▸ TASK DESCRIPTION
Having found the line containing "C201: none -> 15uF (plus SIG8, minus SIG6)" in the records below, copy that line and each later one exactly, dropping pictures.

[Revision comparison data]
* * * * * * *
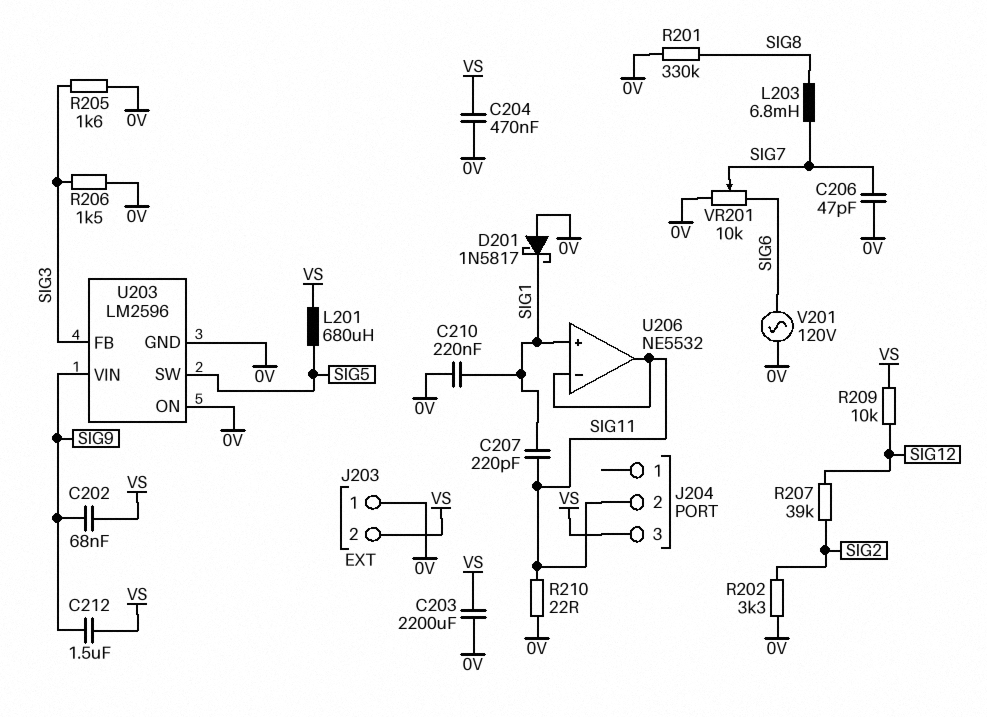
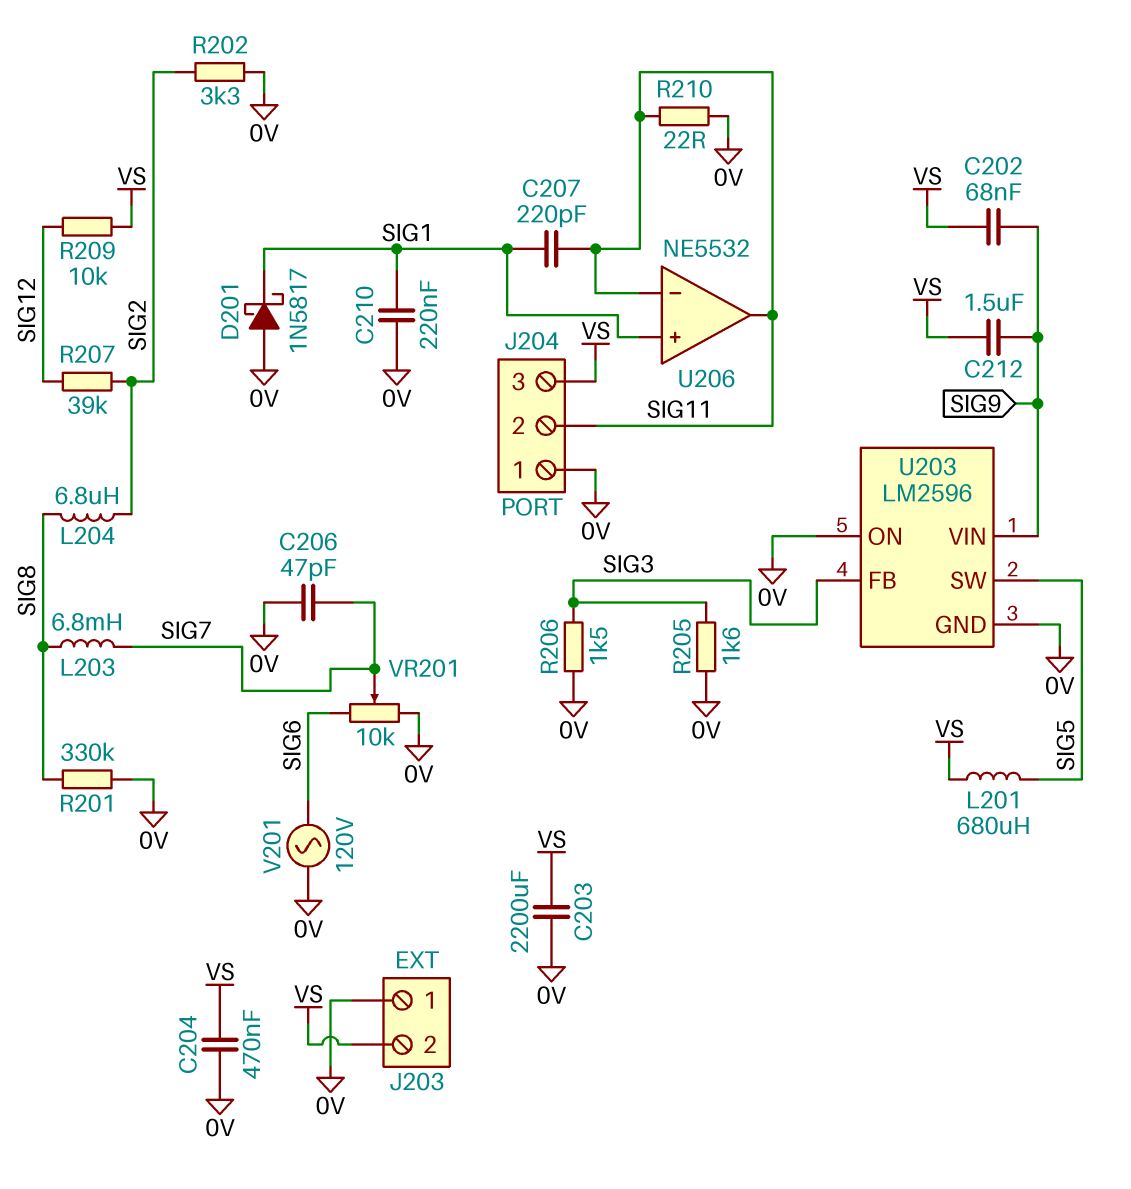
J204 pin 1: none -> 0V
L204: none -> 6.8uH (SIG2, SIG8)

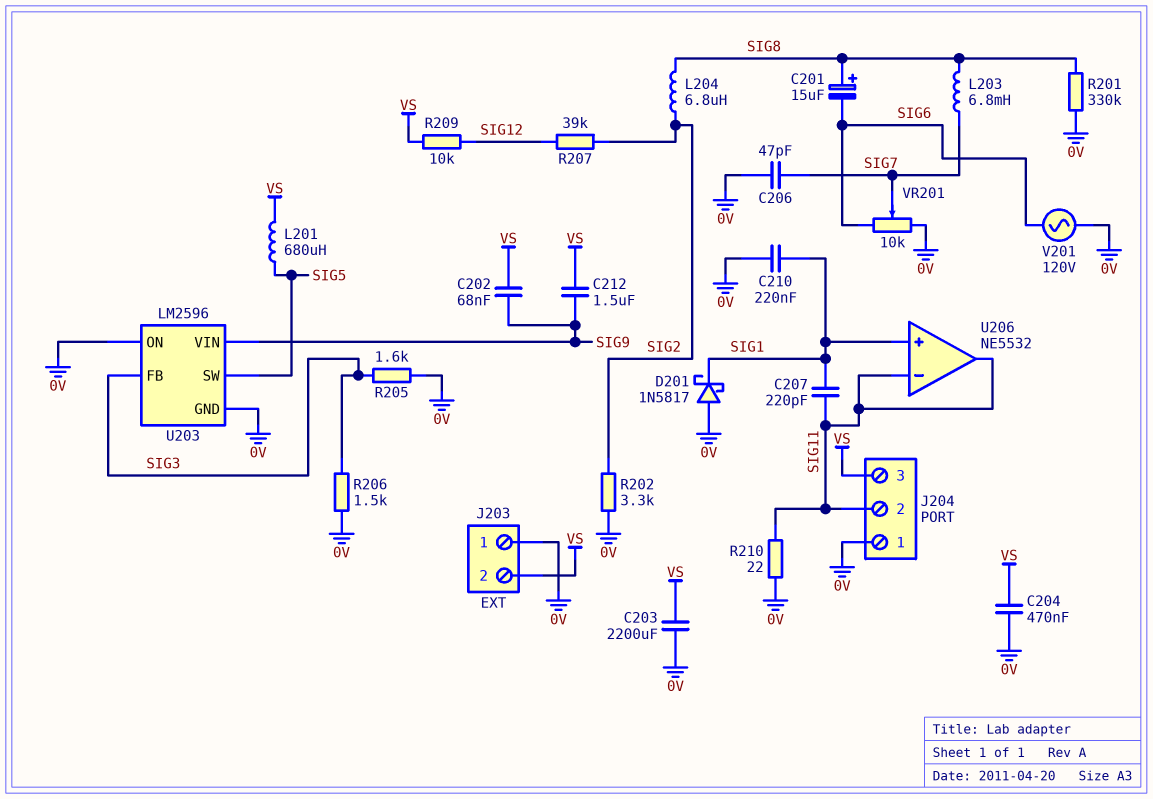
C201: none -> 15uF (plus SIG8, minus SIG6)

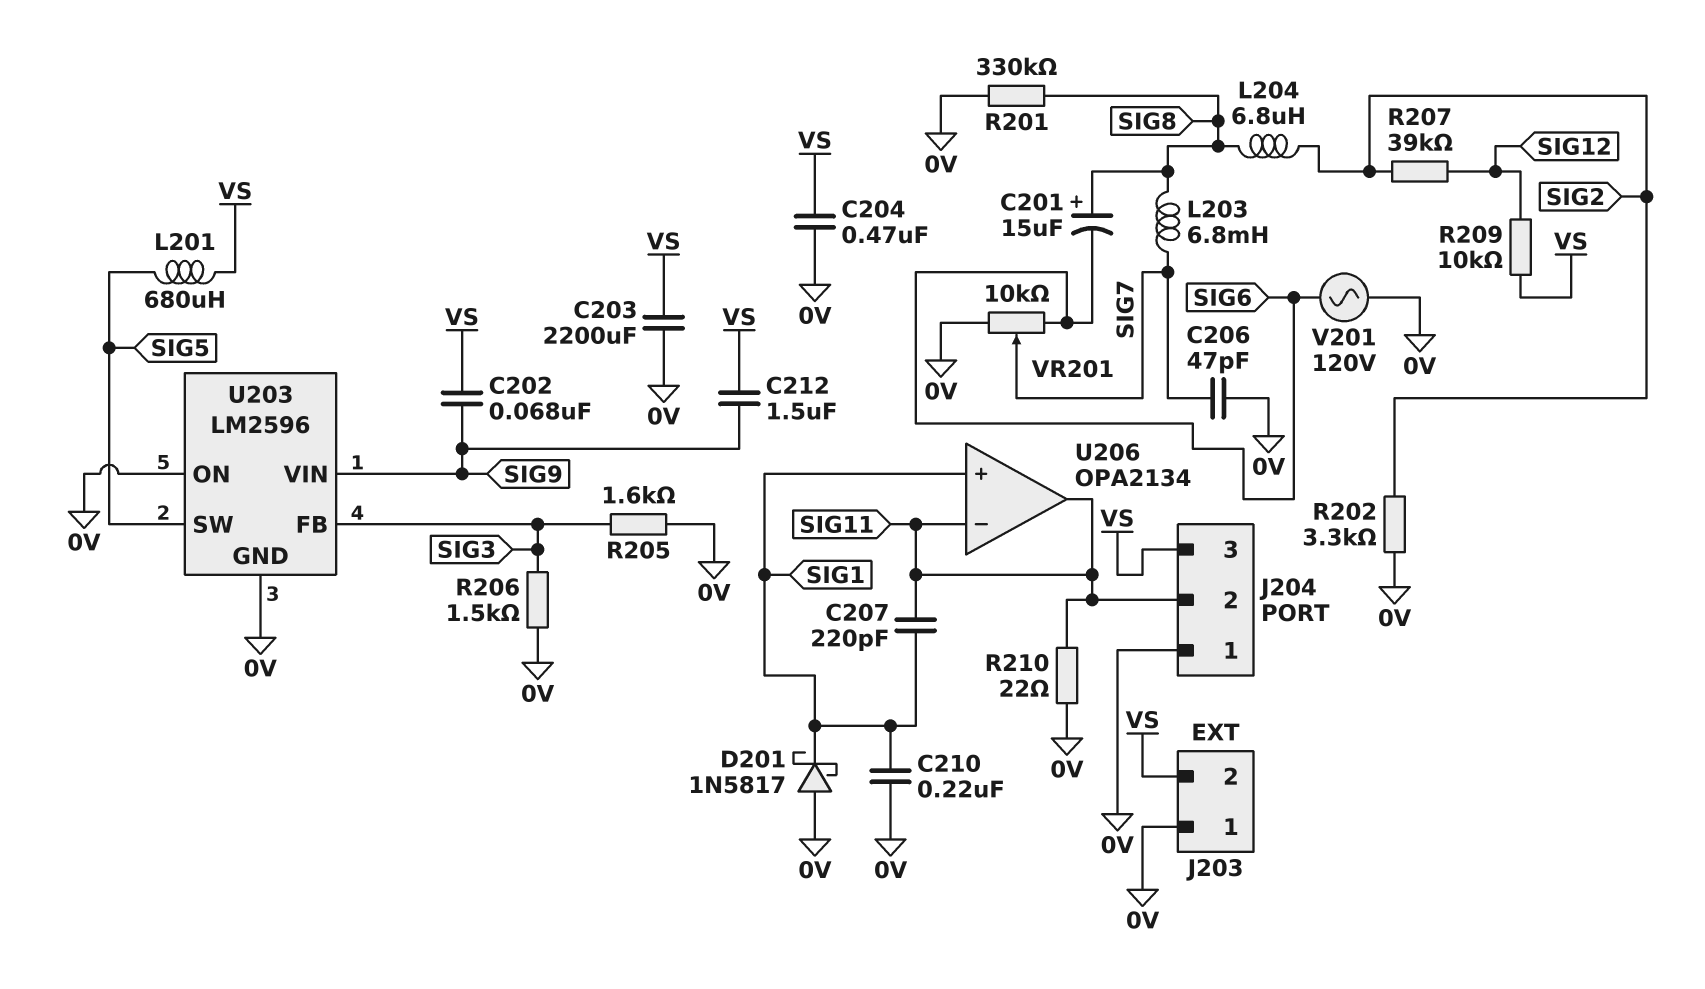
U206: NE5532 -> OPA2134

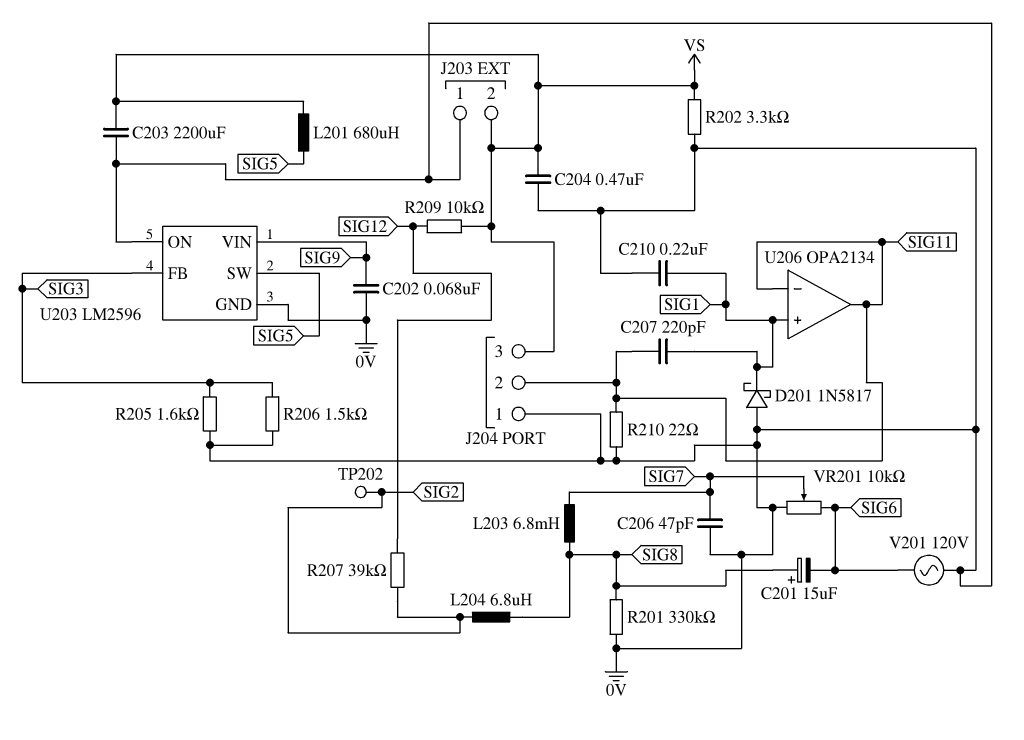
C202: 68nF (SIG9, VS) -> 68nF (0V, SIG9)
C212: 1.5uF (SIG9, VS) -> none
R202: 3.3k (0V, SIG2) -> 3.3k (0V, VS)
TP202: none -> test point (SIG2)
* * * * * * *
▸ OUTPUT OF THE EXERCISE
C201: none -> 15uF (plus SIG8, minus SIG6)

U206: NE5532 -> OPA2134

C202: 68nF (SIG9, VS) -> 68nF (0V, SIG9)
C212: 1.5uF (SIG9, VS) -> none
R202: 3.3k (0V, SIG2) -> 3.3k (0V, VS)
TP202: none -> test point (SIG2)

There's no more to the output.